━━ Data for processing ━━
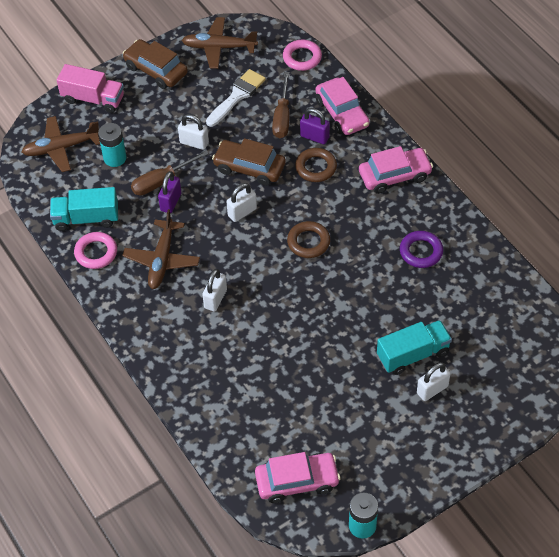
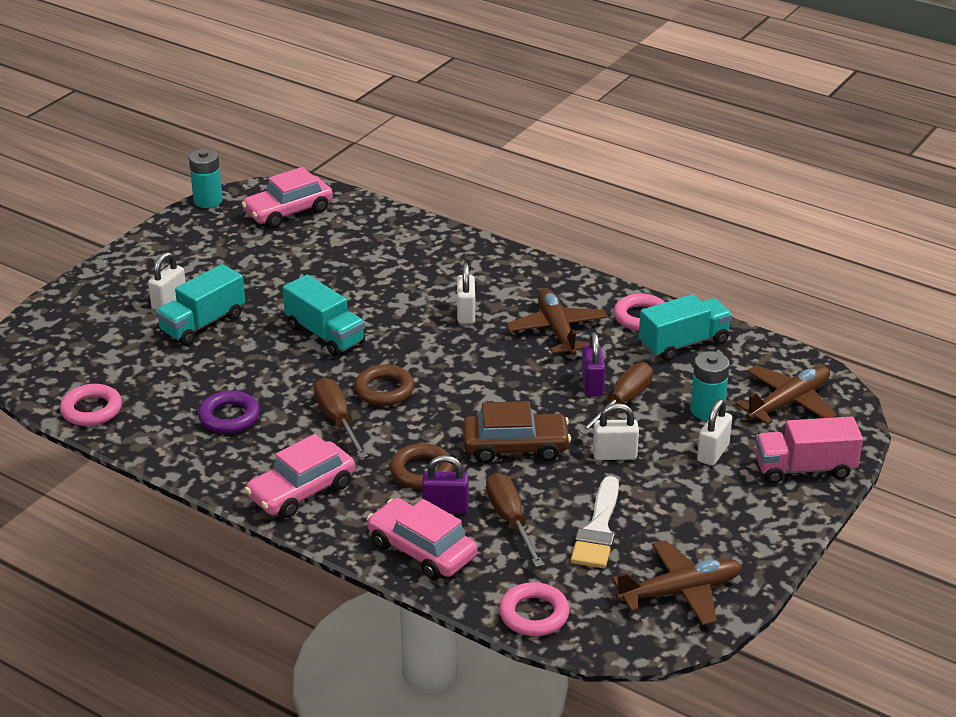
camera: 155 degrees right, 20 degrees down
(156, 70) = (750, 531): brown car -> none
(242, 212) = (491, 398): white padlock -> white padlock (713, 453)
(326, 311) = (325, 334): none -> turquoise truck
(350, 225) = (337, 420): none -> brown screwdriver
(513, 289) = (91, 410): none -> pink ring

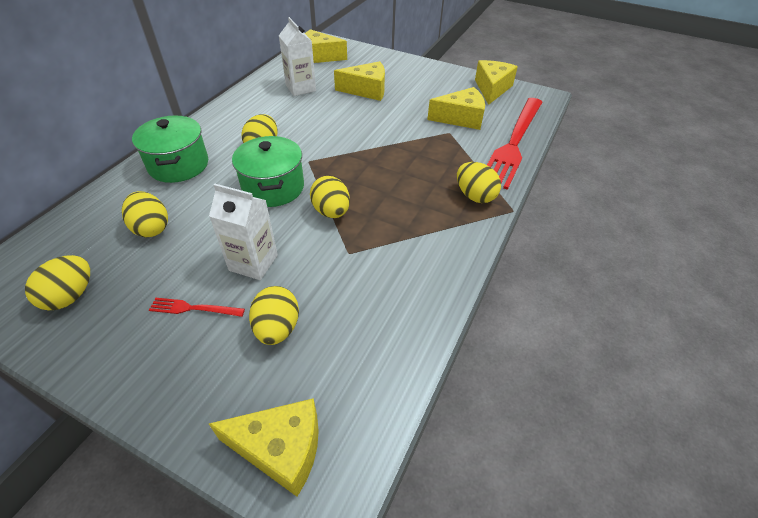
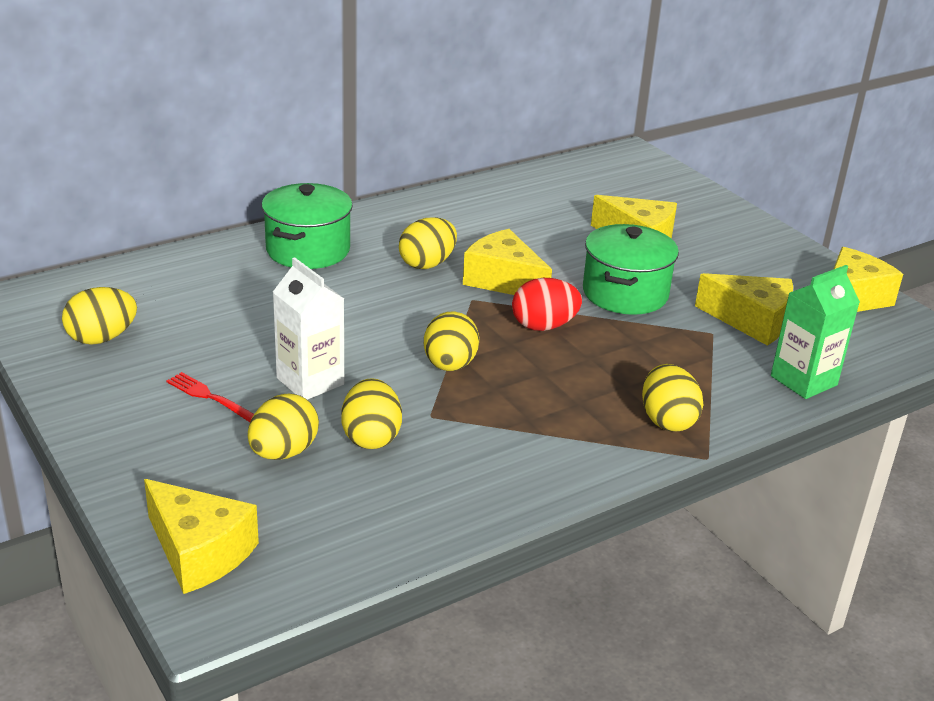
camera: 30 degrees right, 15 degrees down
(151, 228) = (227, 305): yellow egg -> yellow egg (371, 437)
(273, 187) = (400, 313): green pot -> green pot (625, 293)
(300, 88) = (543, 208): white carton -> none
(319, 57) = (608, 174): yellow cheese -> yellow cheese (503, 281)
(362, 163) = (543, 326): none -> red egg
(513, 143) = (803, 380): red fork -> green carton

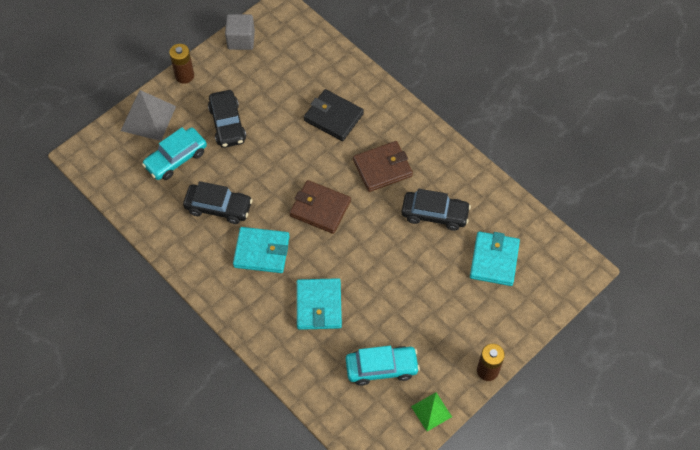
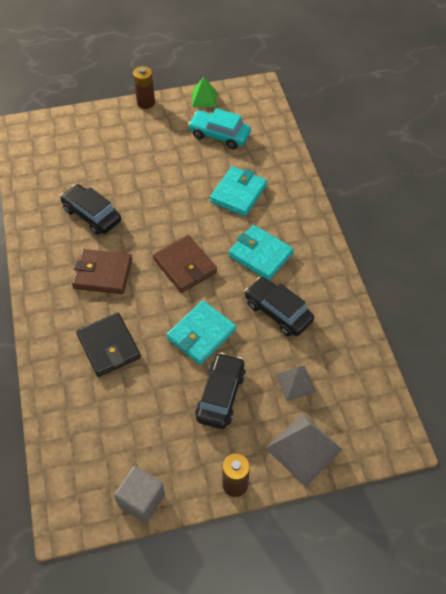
camera: 150 degrees left, 5 degrees down
(176, 159) = (295, 383): turquoise car -> grey pyramid
(494, 260) = (77, 162): turquoise wallet -> turquoise wallet (201, 334)

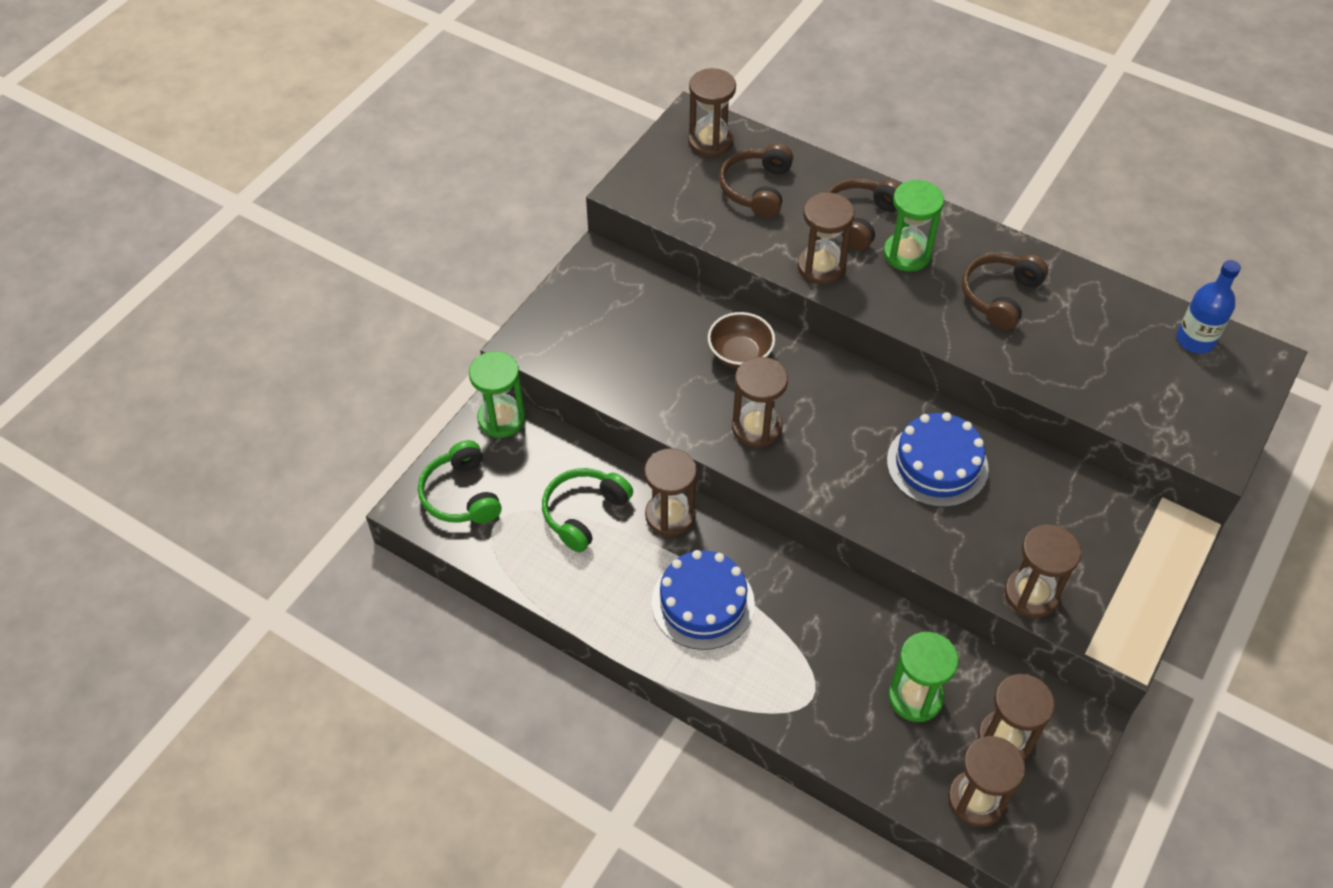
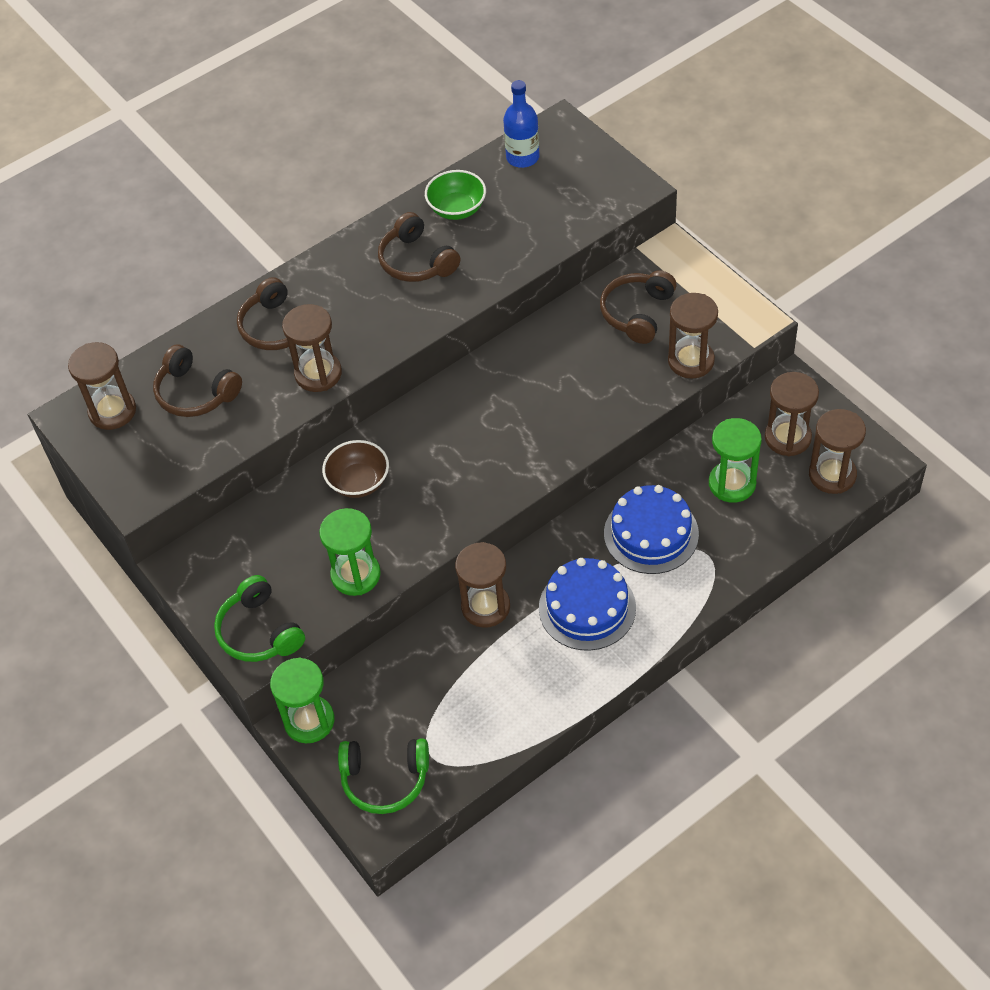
camera: 65 degrees left, 0 degrees up
(584, 513) = (452, 677): green headphones -> green headphones (259, 631)
(756, 427) = (447, 494): brown hourglass -> none
(907, 254) = (337, 307): green hourglass -> green hourglass (355, 575)
(937, 464) = (543, 378): blue cake -> blue cake (651, 534)
(1069, 524) = (637, 313): none -> brown headphones
(1088, 307) = (457, 209): none -> green bowl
━━━
Problem statement =>
All records above are to be printed exactly, minus the pictures they contain.

Final answer =>
camera: 155 degrees right, 20 degrees down
(156, 70) = (750, 531): brown car -> none
(242, 212) = (491, 398): white padlock -> white padlock (713, 453)
(326, 311) = (325, 334): none -> turquoise truck
(350, 225) = (337, 420): none -> brown screwdriver
(513, 289) = (91, 410): none -> pink ring

camera: 30 degrees right, 15 degrees down
(151, 228) = (227, 305): yellow egg -> yellow egg (371, 437)
(273, 187) = (400, 313): green pot -> green pot (625, 293)
(300, 88) = (543, 208): white carton -> none
(319, 57) = (608, 174): yellow cheese -> yellow cheese (503, 281)
(362, 163) = (543, 326): none -> red egg
(513, 143) = (803, 380): red fork -> green carton

camera: 150 degrees left, 5 degrees down
(176, 159) = (295, 383): turquoise car -> grey pyramid
(494, 260) = (77, 162): turquoise wallet -> turquoise wallet (201, 334)

camera: 65 degrees left, 0 degrees up
(584, 513) = (452, 677): green headphones -> green headphones (259, 631)
(756, 427) = (447, 494): brown hourglass -> none
(907, 254) = (337, 307): green hourglass -> green hourglass (355, 575)
(937, 464) = (543, 378): blue cake -> blue cake (651, 534)
(1069, 524) = (637, 313): none -> brown headphones
(1088, 307) = (457, 209): none -> green bowl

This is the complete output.